* Work instruction *
If a line in the listing below includes the word "ruler", pick it out.
··········
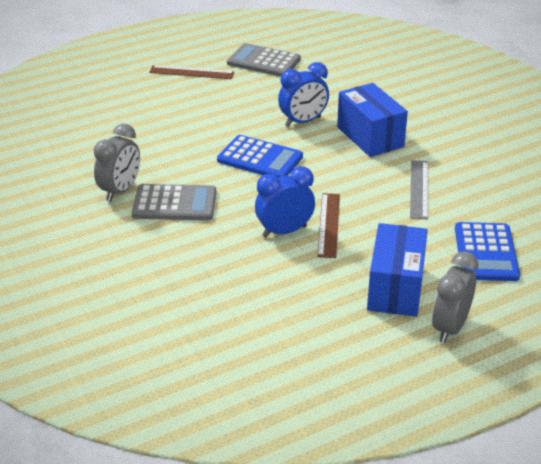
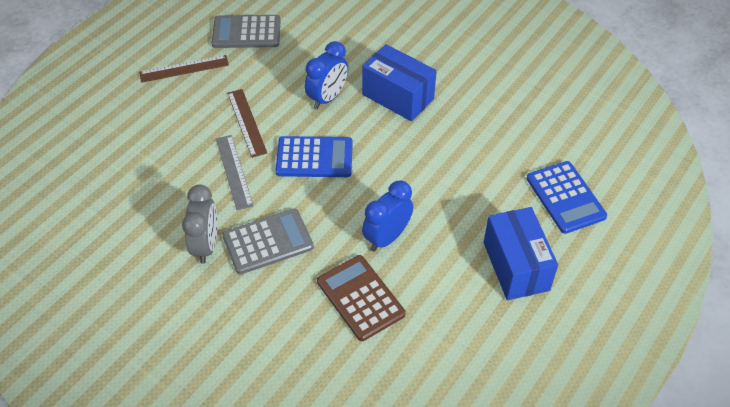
camera: 25 degrees left, 15 degrees up
(227, 266) = (360, 298): none -> brown calculator
(328, 224) = (420, 215): brown ruler -> brown ruler (246, 122)
(419, 189) = (473, 144): grey ruler -> grey ruler (234, 171)
(450, 327) = (581, 292): grey clock -> none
··········
* The answer *
(328, 224) = (420, 215): brown ruler -> brown ruler (246, 122)
(419, 189) = (473, 144): grey ruler -> grey ruler (234, 171)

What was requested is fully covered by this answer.